Activity
Locate all lines in the data below that hold "clock" and show them.
*** Source material
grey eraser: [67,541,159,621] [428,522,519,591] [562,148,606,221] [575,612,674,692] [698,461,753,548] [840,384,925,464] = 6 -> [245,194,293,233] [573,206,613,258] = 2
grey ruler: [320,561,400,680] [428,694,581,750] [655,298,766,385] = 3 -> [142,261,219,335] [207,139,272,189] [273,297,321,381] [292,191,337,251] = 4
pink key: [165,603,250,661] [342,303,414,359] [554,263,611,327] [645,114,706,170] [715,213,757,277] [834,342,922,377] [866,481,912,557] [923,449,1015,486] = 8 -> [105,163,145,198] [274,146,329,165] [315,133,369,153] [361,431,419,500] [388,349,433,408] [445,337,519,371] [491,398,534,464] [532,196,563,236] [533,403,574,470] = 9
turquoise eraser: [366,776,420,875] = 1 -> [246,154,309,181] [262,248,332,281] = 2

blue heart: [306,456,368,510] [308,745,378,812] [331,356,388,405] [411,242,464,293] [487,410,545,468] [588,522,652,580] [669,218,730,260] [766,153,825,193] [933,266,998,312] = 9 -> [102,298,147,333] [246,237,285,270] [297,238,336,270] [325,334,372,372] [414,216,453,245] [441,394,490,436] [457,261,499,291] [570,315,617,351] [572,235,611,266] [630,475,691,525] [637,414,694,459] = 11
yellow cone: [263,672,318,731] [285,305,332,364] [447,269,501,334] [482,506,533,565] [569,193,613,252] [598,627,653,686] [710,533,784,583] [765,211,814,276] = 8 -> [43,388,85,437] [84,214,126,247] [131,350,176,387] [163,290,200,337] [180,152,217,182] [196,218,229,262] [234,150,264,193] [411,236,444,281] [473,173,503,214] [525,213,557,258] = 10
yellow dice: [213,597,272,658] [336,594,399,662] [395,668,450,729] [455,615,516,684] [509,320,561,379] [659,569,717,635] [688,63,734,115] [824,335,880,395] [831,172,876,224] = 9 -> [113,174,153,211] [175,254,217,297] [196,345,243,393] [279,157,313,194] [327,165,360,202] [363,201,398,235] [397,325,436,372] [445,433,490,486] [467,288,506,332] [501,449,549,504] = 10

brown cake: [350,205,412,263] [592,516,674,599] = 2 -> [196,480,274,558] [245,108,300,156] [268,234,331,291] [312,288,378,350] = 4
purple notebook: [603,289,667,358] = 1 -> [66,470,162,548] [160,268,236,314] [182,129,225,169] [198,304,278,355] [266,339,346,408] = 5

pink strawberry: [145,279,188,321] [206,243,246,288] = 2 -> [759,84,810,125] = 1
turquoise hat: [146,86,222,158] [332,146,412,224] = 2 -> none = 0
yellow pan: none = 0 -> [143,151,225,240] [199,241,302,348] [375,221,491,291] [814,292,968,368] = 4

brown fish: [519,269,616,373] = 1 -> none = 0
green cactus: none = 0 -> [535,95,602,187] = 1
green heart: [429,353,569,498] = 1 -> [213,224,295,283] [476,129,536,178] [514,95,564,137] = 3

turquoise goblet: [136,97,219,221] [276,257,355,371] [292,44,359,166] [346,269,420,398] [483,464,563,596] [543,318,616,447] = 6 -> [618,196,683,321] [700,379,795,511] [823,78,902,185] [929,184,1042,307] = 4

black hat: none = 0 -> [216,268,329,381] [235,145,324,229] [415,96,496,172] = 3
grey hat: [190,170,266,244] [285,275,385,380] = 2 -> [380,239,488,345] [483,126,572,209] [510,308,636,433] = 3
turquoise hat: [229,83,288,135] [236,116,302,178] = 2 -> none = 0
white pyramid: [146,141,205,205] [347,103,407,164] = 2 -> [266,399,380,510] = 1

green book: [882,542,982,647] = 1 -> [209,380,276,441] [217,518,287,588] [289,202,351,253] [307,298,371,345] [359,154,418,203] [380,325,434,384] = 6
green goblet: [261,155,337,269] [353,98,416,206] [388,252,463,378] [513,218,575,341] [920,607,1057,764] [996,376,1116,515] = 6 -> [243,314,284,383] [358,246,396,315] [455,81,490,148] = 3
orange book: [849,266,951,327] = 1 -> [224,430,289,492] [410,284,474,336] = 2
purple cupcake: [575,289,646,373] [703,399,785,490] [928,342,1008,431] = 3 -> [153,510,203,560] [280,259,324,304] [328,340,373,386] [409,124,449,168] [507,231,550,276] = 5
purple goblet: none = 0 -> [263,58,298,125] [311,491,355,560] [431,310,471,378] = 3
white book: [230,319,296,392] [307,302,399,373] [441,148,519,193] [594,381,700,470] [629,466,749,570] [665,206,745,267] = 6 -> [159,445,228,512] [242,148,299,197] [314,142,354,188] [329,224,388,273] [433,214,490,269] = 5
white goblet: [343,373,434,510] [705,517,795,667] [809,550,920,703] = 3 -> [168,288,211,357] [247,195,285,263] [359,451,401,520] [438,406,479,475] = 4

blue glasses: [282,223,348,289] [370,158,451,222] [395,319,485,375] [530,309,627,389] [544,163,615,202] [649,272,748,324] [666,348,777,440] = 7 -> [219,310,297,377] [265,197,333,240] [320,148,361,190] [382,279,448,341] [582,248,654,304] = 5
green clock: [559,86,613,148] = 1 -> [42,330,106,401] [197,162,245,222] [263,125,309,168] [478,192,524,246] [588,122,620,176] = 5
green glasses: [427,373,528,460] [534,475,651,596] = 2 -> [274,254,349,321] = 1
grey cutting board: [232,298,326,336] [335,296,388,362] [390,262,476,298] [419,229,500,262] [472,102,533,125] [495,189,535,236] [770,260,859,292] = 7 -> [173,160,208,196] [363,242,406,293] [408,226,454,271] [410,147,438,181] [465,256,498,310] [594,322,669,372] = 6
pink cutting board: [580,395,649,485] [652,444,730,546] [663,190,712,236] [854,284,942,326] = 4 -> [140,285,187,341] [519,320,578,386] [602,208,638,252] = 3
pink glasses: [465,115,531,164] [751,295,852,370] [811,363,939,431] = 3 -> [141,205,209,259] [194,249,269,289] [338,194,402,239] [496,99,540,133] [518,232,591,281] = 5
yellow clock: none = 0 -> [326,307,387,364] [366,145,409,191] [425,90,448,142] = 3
******
Exercise solution
green clock: [559,86,613,148] = 1 -> [42,330,106,401] [197,162,245,222] [263,125,309,168] [478,192,524,246] [588,122,620,176] = 5
yellow clock: none = 0 -> [326,307,387,364] [366,145,409,191] [425,90,448,142] = 3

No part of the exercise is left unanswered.